[Stored dataset items]
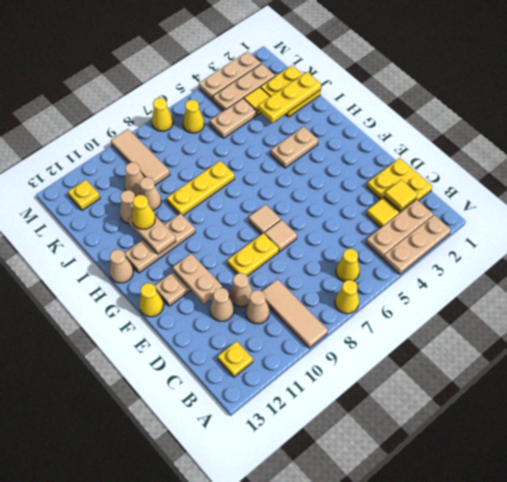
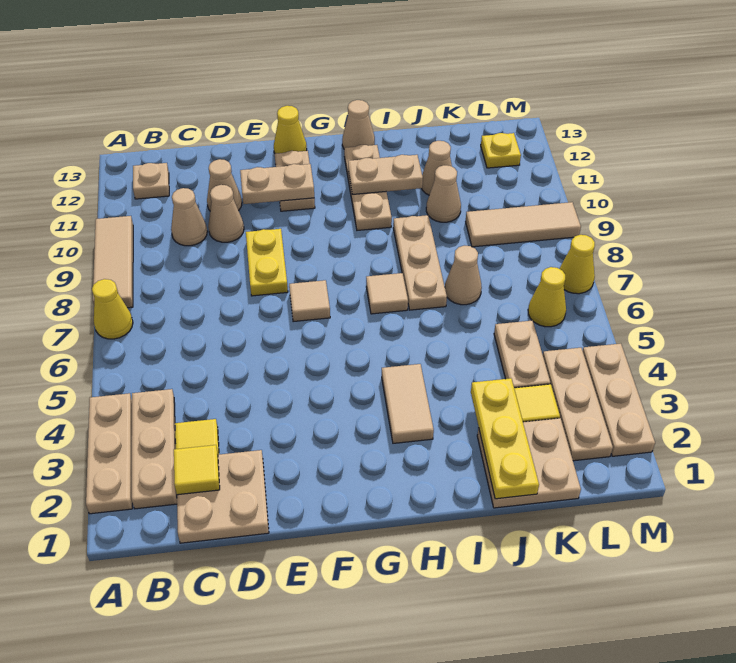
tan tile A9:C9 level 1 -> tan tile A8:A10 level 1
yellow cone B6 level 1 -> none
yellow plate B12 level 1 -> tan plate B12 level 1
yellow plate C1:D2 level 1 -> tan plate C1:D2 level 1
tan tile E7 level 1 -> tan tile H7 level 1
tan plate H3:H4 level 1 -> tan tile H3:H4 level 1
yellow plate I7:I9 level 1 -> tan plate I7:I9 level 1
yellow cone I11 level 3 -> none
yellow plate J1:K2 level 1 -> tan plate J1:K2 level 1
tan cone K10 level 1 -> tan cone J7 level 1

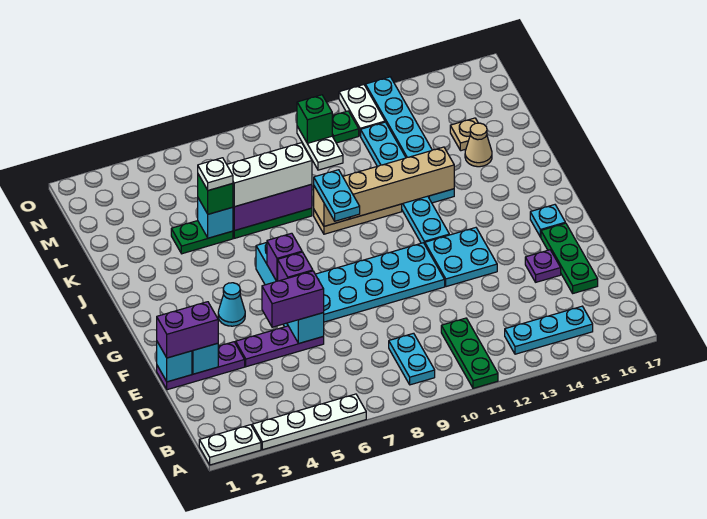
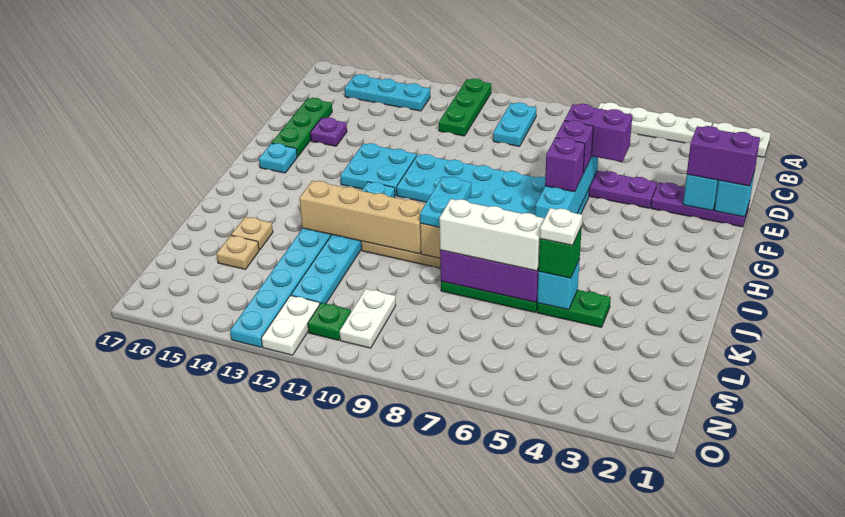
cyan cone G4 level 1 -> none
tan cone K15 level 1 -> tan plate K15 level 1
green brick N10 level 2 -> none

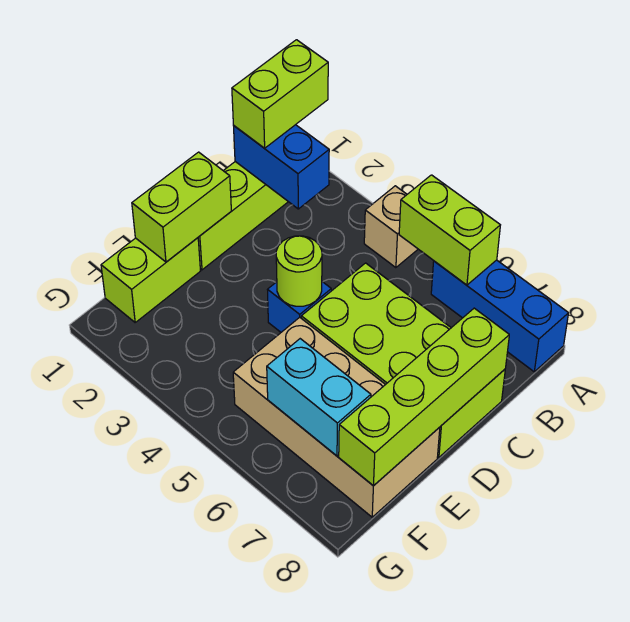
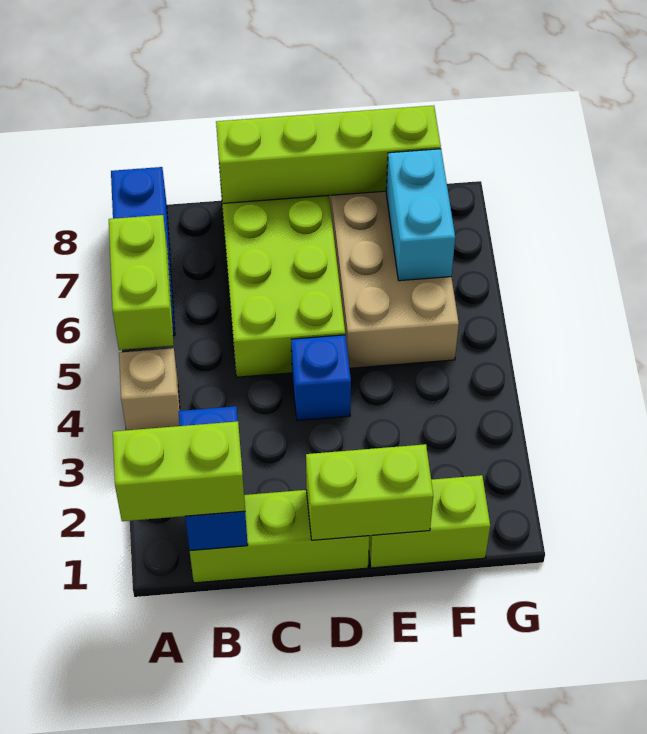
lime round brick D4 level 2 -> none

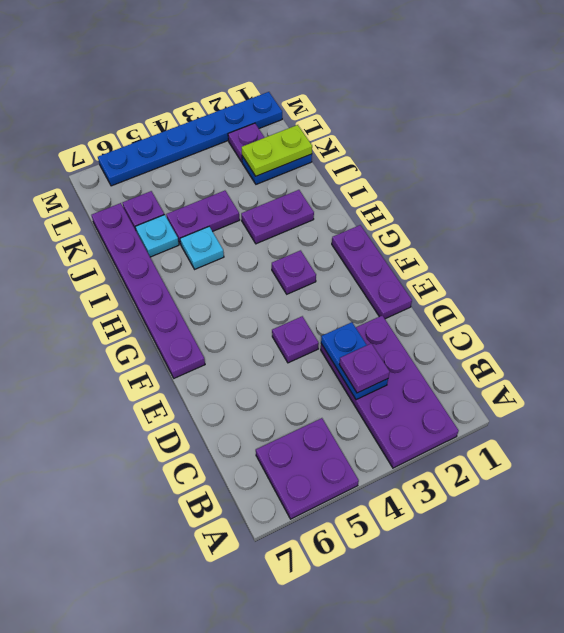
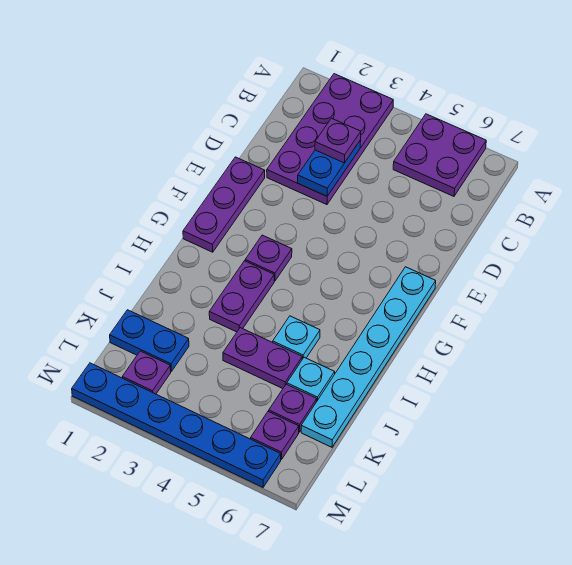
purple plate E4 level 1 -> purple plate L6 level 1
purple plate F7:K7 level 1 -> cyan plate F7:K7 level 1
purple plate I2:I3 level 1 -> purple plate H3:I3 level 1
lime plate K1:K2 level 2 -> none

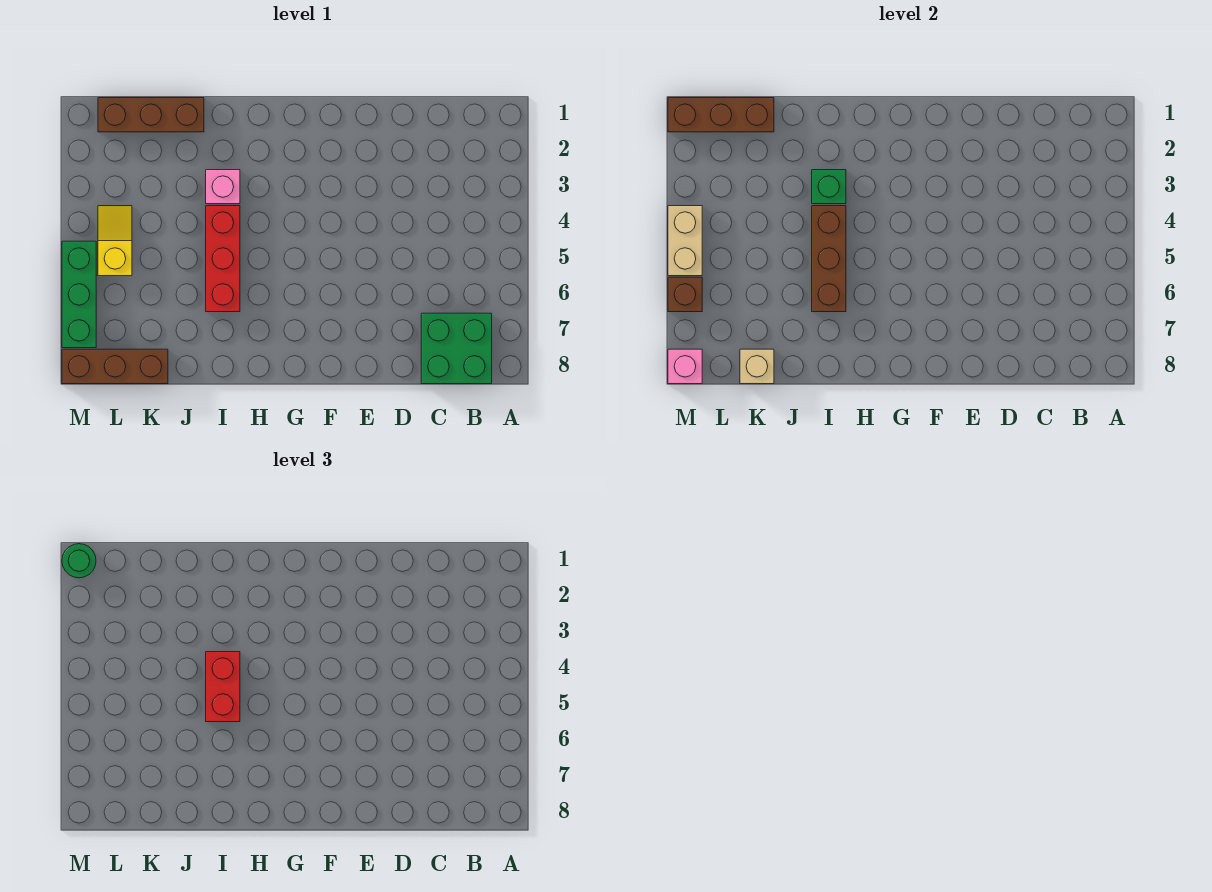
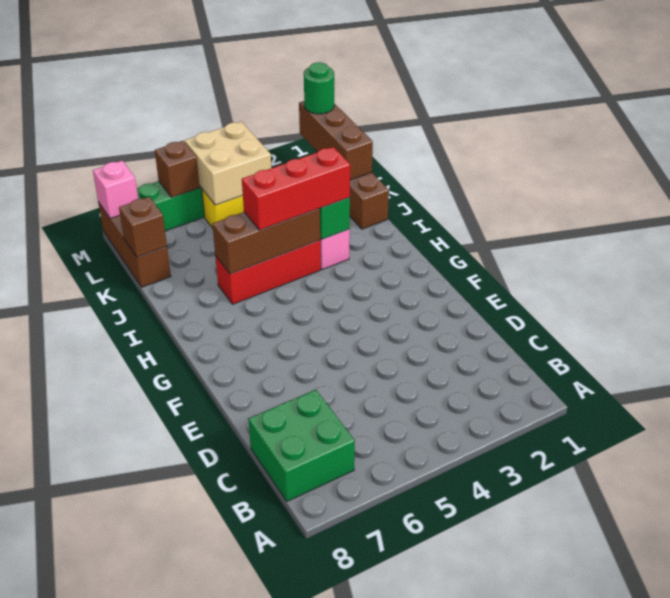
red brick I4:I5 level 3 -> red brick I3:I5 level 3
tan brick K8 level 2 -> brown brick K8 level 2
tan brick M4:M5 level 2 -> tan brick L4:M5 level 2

Work task →
When you reproduce the entries above, keep every word exact and leave the images out.

Response box →
tan tile A9:C9 level 1 -> tan tile A8:A10 level 1
yellow cone B6 level 1 -> none
yellow plate B12 level 1 -> tan plate B12 level 1
yellow plate C1:D2 level 1 -> tan plate C1:D2 level 1
tan tile E7 level 1 -> tan tile H7 level 1
tan plate H3:H4 level 1 -> tan tile H3:H4 level 1
yellow plate I7:I9 level 1 -> tan plate I7:I9 level 1
yellow cone I11 level 3 -> none
yellow plate J1:K2 level 1 -> tan plate J1:K2 level 1
tan cone K10 level 1 -> tan cone J7 level 1

cyan cone G4 level 1 -> none
tan cone K15 level 1 -> tan plate K15 level 1
green brick N10 level 2 -> none

lime round brick D4 level 2 -> none

purple plate E4 level 1 -> purple plate L6 level 1
purple plate F7:K7 level 1 -> cyan plate F7:K7 level 1
purple plate I2:I3 level 1 -> purple plate H3:I3 level 1
lime plate K1:K2 level 2 -> none

red brick I4:I5 level 3 -> red brick I3:I5 level 3
tan brick K8 level 2 -> brown brick K8 level 2
tan brick M4:M5 level 2 -> tan brick L4:M5 level 2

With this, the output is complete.